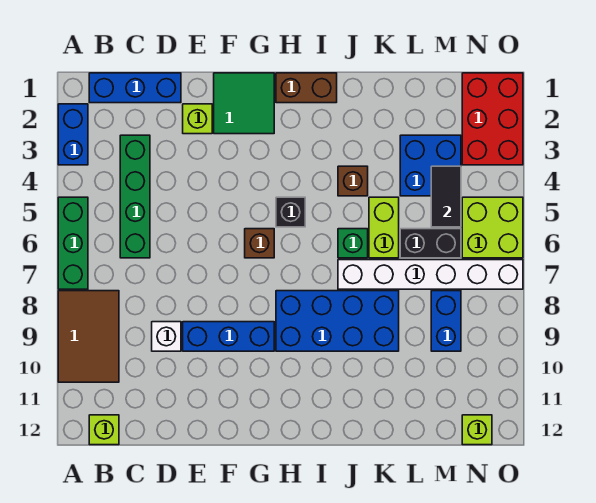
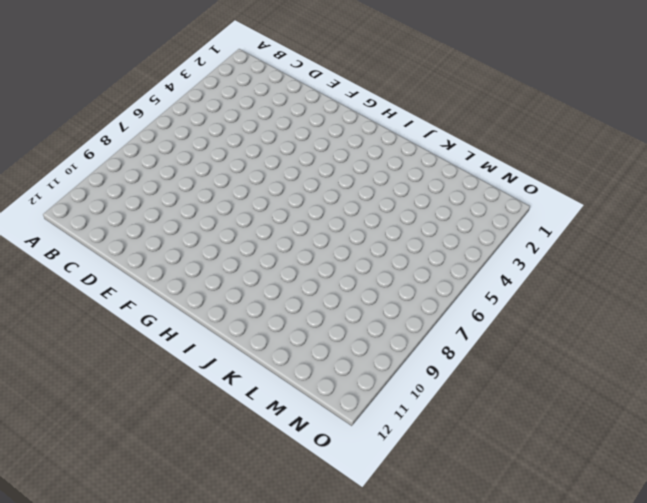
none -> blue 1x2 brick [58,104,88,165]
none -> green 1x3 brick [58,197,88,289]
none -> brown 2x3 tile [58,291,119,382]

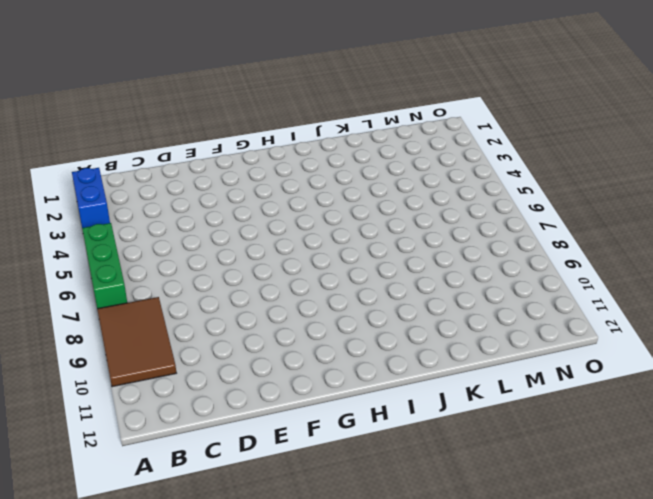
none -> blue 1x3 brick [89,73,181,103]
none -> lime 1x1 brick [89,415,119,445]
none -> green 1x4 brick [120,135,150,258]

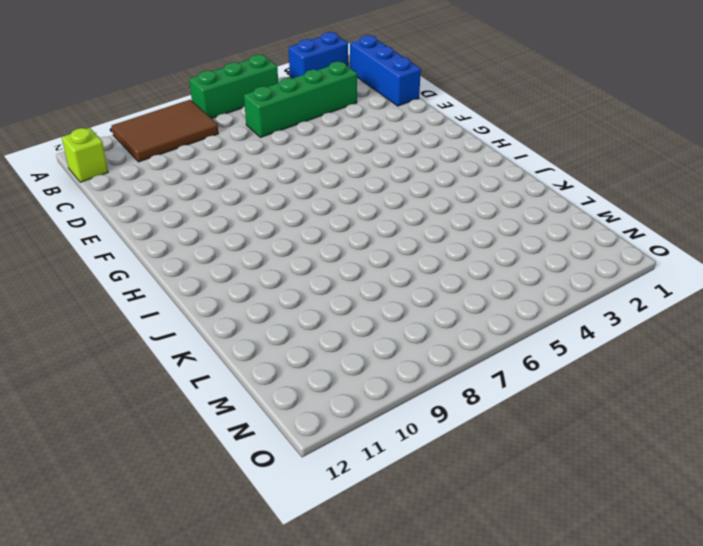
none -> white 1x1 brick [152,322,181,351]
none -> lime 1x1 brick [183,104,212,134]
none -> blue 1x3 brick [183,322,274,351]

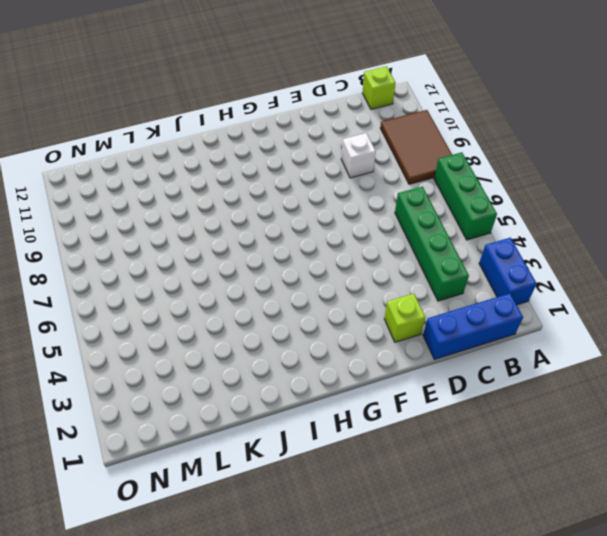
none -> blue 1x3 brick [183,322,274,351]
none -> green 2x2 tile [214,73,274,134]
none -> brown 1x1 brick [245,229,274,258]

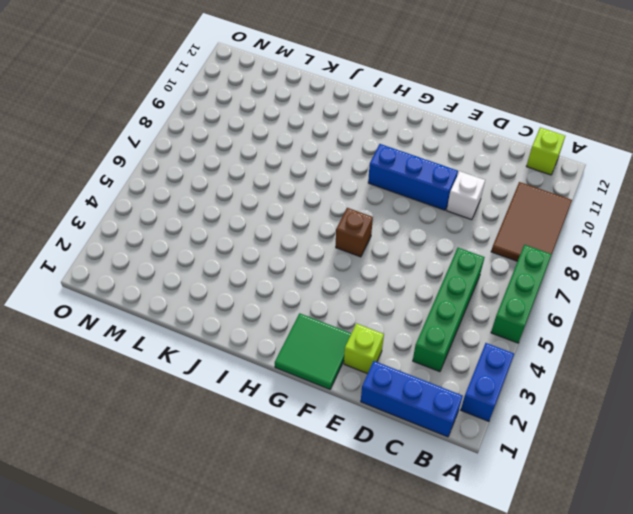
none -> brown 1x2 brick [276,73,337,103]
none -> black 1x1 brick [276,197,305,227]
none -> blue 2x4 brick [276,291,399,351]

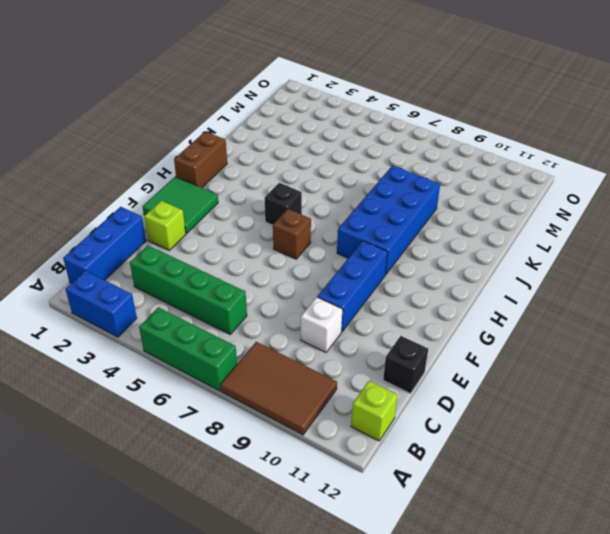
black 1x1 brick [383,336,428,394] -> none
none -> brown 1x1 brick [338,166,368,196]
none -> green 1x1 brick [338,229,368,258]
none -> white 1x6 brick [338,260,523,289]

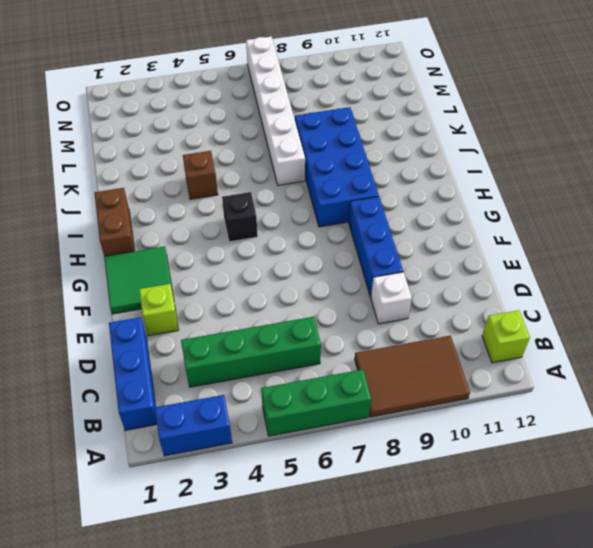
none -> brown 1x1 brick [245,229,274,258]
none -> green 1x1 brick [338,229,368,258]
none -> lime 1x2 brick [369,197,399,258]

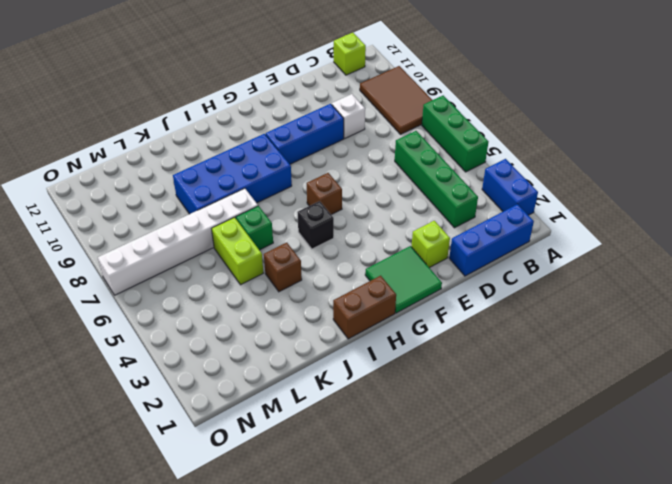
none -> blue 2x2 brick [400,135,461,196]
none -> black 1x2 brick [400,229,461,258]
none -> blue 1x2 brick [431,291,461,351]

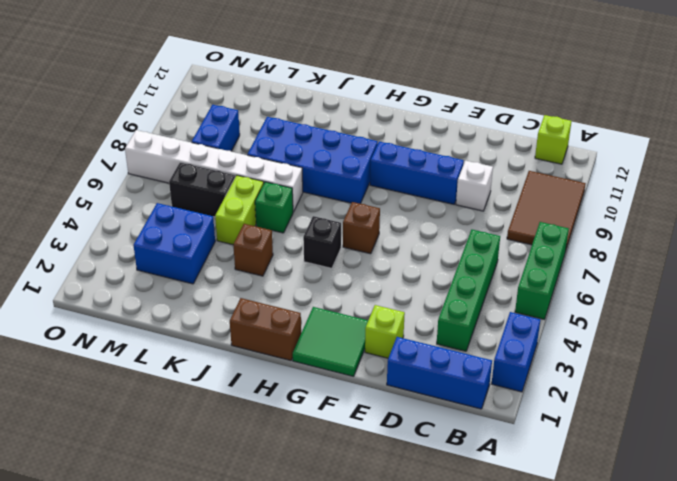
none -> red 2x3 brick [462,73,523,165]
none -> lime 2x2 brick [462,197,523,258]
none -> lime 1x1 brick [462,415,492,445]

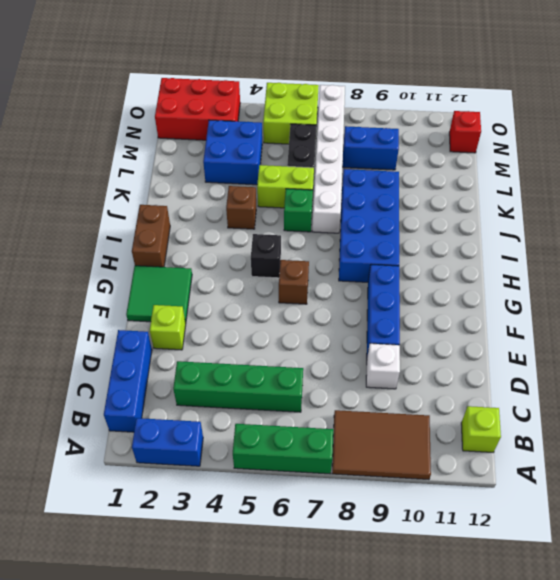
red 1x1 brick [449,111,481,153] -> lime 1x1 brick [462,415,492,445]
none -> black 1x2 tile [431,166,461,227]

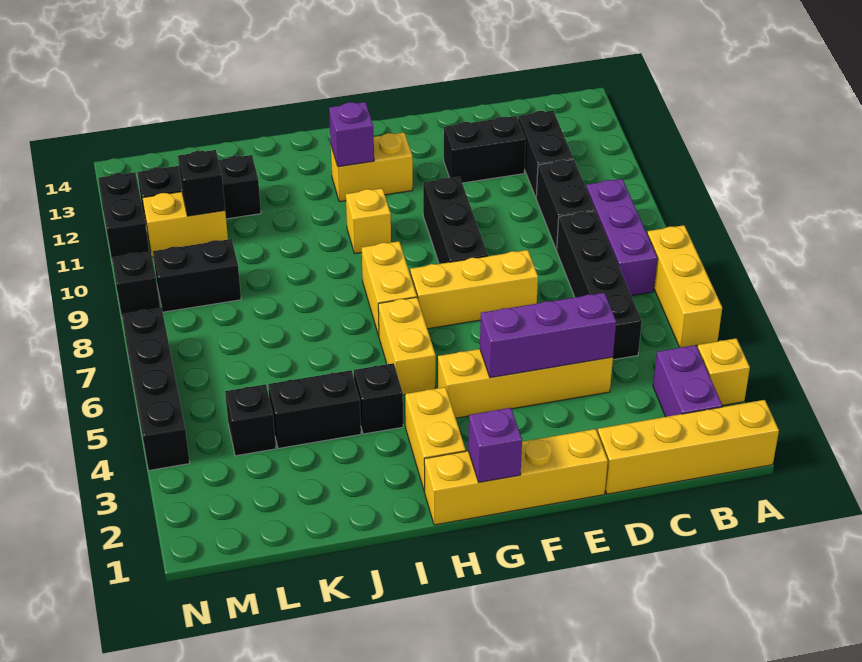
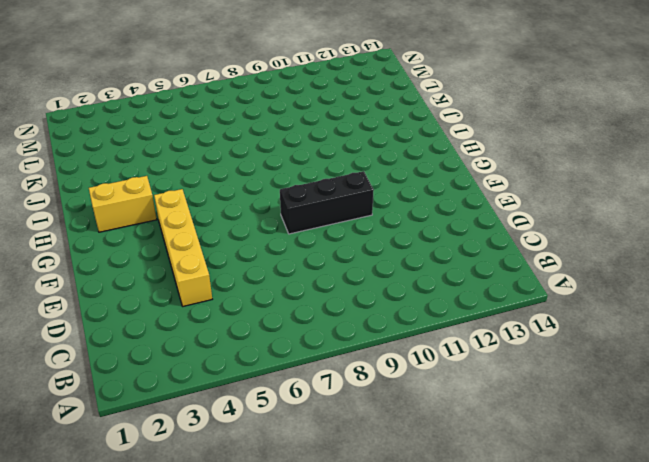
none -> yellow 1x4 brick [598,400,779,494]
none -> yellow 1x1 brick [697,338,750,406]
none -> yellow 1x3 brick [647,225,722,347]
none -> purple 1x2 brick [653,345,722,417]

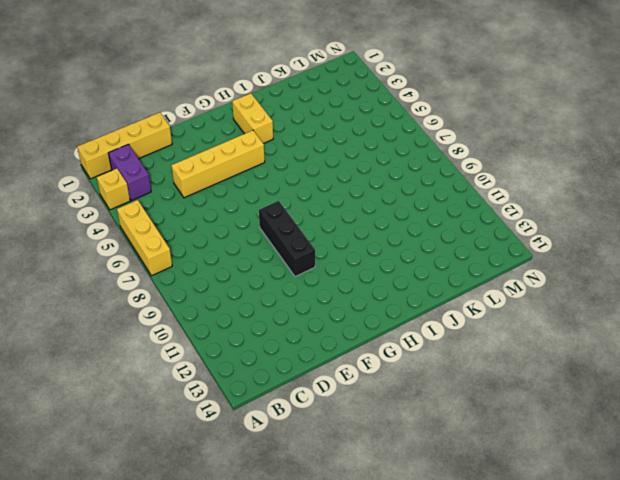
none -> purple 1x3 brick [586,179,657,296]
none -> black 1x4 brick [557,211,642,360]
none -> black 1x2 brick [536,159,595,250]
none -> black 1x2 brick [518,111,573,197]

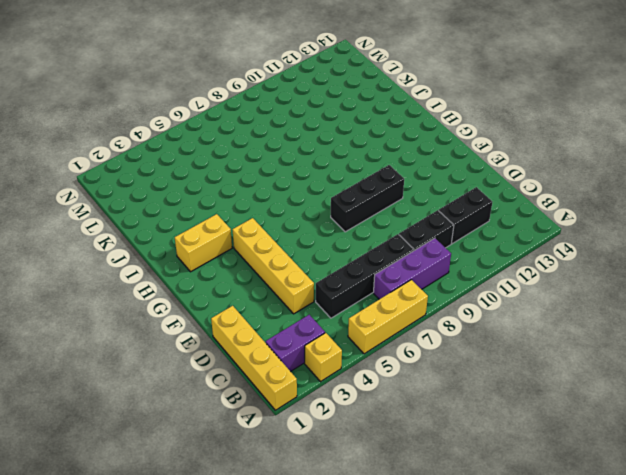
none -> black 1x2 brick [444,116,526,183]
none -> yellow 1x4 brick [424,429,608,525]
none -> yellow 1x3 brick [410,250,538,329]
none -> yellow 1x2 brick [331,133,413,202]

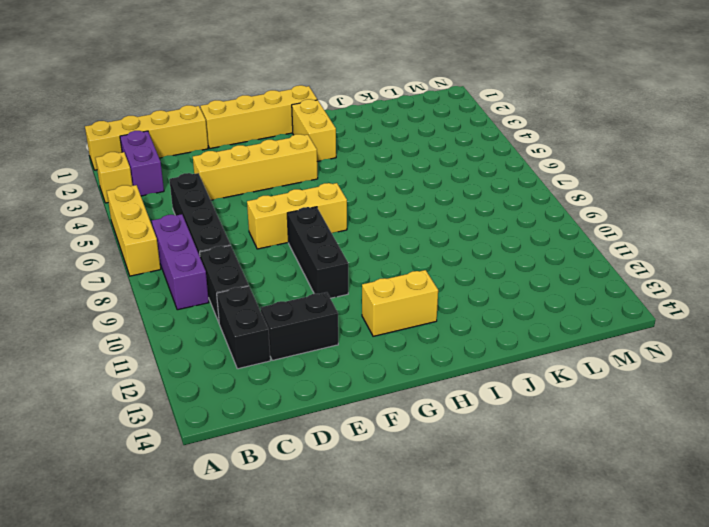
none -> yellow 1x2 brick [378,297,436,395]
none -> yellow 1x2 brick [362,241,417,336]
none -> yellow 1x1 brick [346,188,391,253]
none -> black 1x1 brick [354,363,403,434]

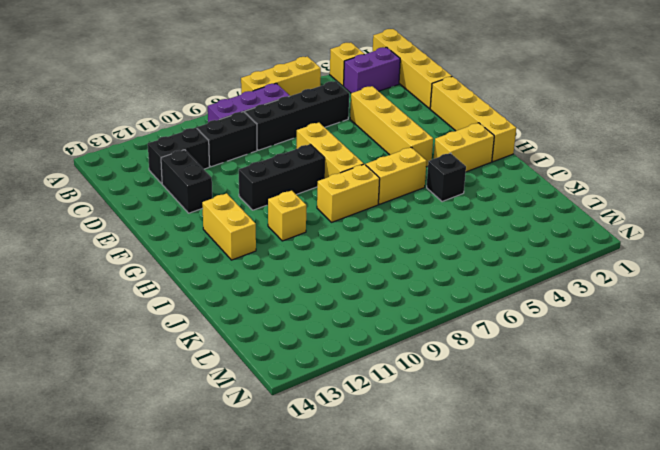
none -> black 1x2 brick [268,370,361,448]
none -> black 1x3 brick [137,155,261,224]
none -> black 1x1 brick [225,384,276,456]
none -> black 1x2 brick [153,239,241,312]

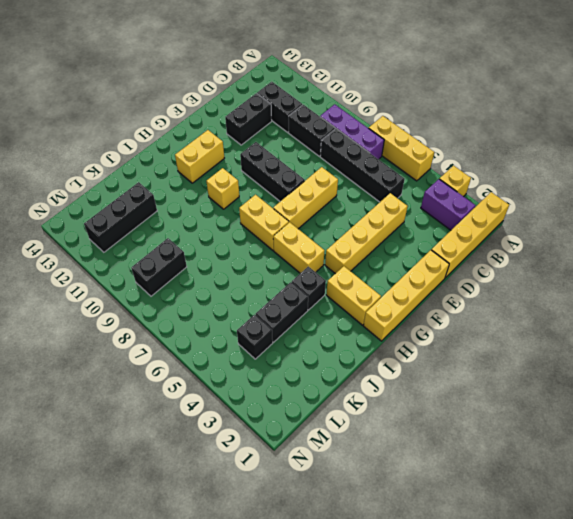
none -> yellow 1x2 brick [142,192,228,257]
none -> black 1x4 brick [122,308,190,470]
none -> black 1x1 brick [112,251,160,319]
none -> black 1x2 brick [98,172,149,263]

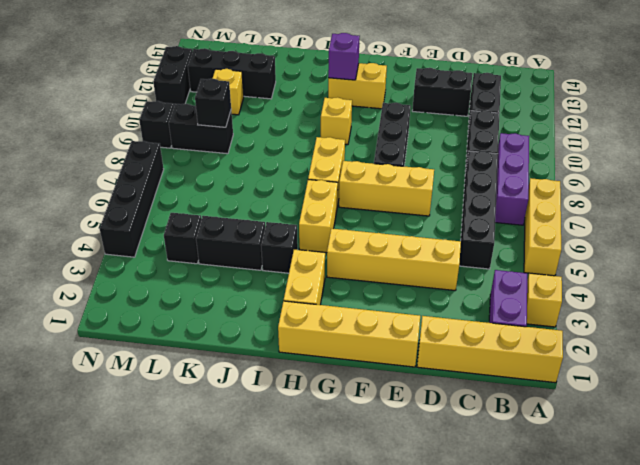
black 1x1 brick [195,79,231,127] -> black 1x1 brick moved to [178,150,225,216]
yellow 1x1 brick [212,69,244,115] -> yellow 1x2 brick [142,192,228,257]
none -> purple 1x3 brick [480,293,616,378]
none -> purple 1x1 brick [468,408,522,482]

- - -

> _Description of the task_:
Only the count should be given: the number of lines in the entries above containing the word "white".

> _Reply to the task_:
2